*** Listed records Section Begins ***

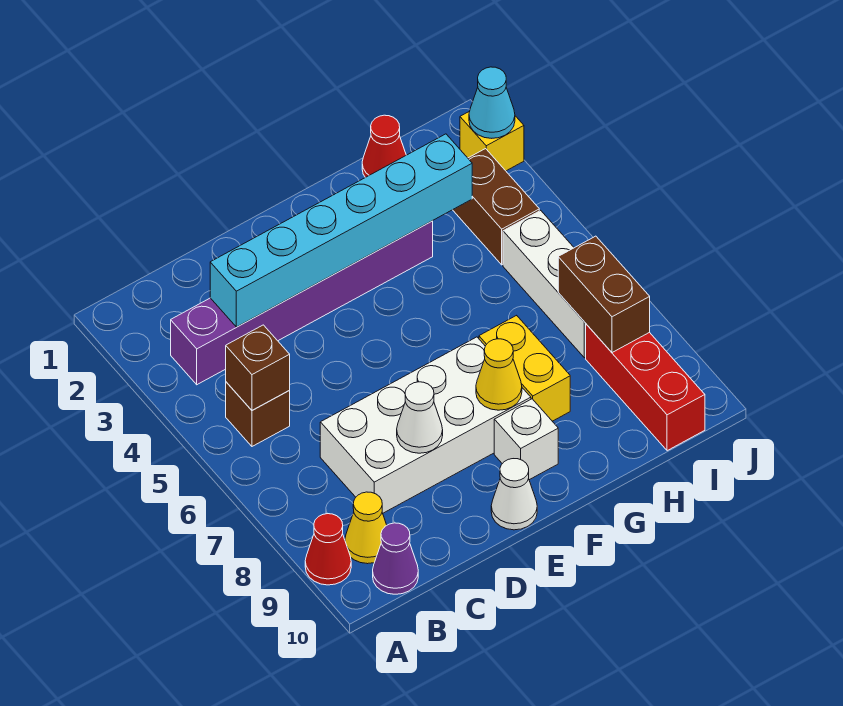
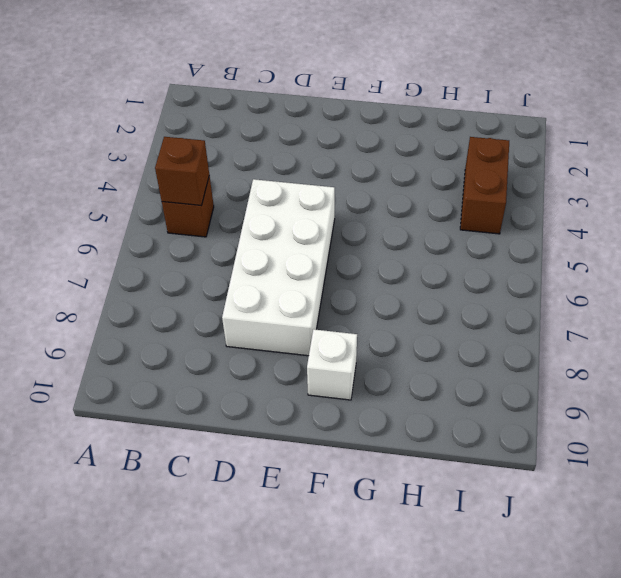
white brick D5:E8 level 1 -> white brick C7:F8 level 1
none -> red cone A9 level 1
none -> purple brick B3:G3 level 1
none -> yellow cone B9 level 1

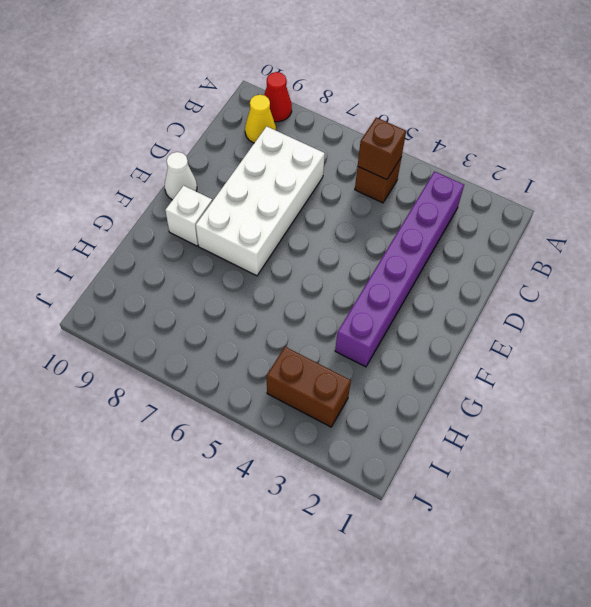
none -> purple cone B10 level 1
none -> yellow brick G7:G8 level 1
none -> red cone H1 level 1

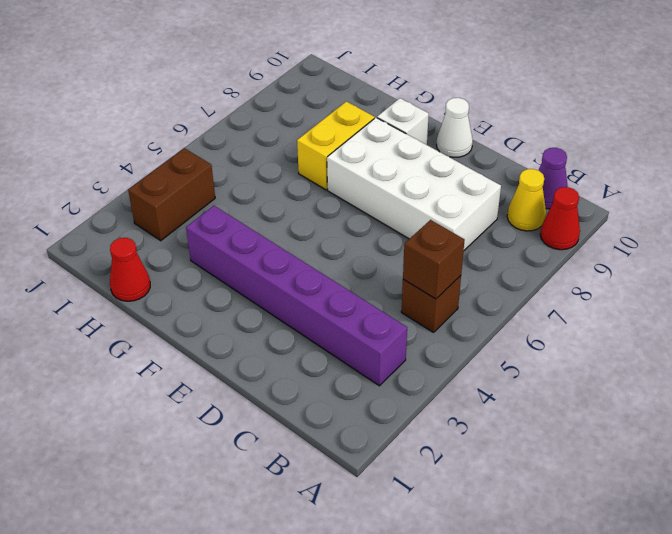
none -> white brick I5:I7 level 1
none -> red brick I8:I10 level 1
none -> yellow brick J2 level 1

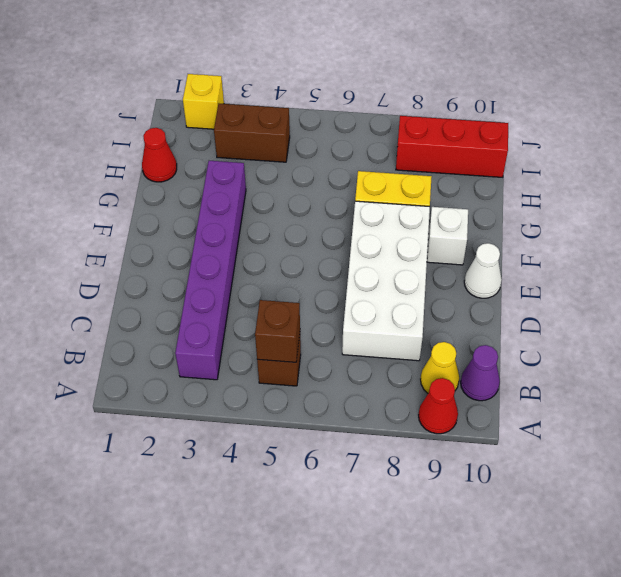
none -> white brick I5:I7 level 1
none -> cyan brick C3:H3 level 2
none -> white cone D8 level 2

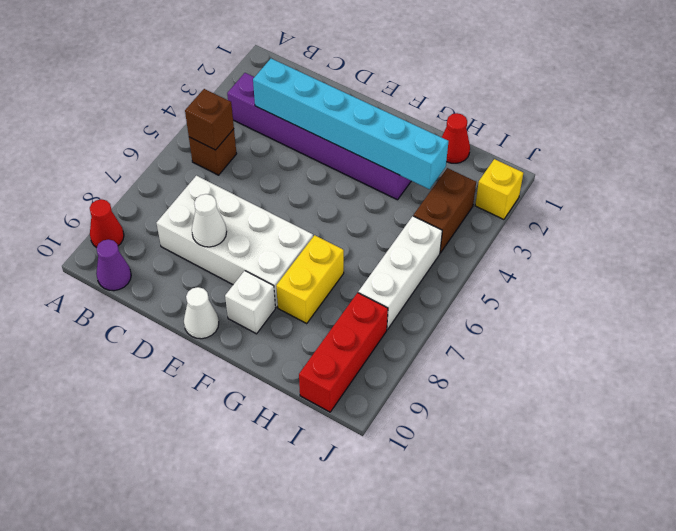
none -> yellow cone B9 level 1
none -> yellow cone F8 level 2
none -> brown brick I7:I8 level 2

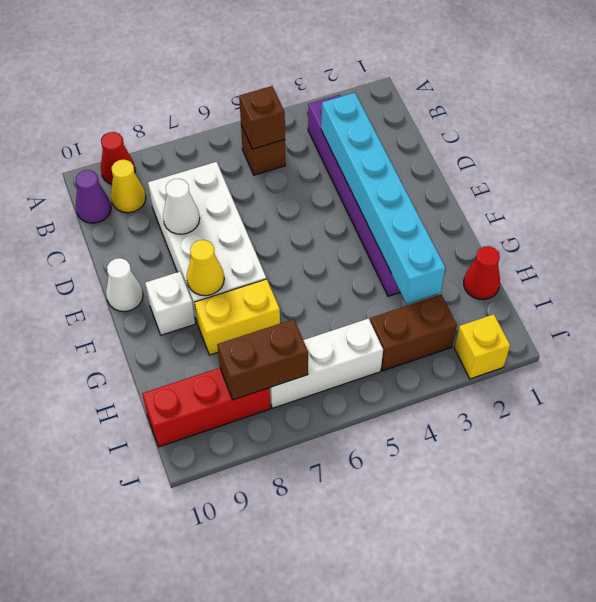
none -> cyan cone J2 level 2

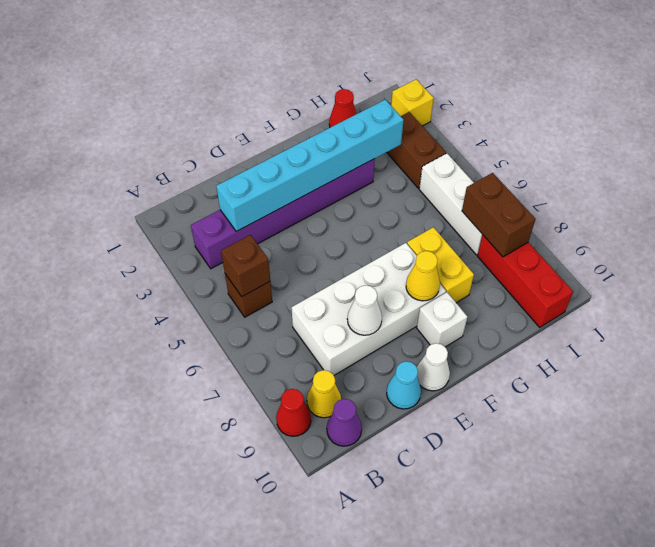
cyan cone D10 level 1 -> cyan cone J2 level 2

*** Listed records Section Ends ***

__Assignment__
Retype exactly, and only, the lines from the one containing "none -> red cone A9 level 1" through the end of the records above. Pictures stay out of the copy.

__Finished exercise__
none -> red cone A9 level 1
none -> purple brick B3:G3 level 1
none -> yellow cone B9 level 1

none -> purple cone B10 level 1
none -> yellow brick G7:G8 level 1
none -> red cone H1 level 1

none -> white brick I5:I7 level 1
none -> red brick I8:I10 level 1
none -> yellow brick J2 level 1

none -> white brick I5:I7 level 1
none -> cyan brick C3:H3 level 2
none -> white cone D8 level 2

none -> yellow cone B9 level 1
none -> yellow cone F8 level 2
none -> brown brick I7:I8 level 2

none -> cyan cone J2 level 2

cyan cone D10 level 1 -> cyan cone J2 level 2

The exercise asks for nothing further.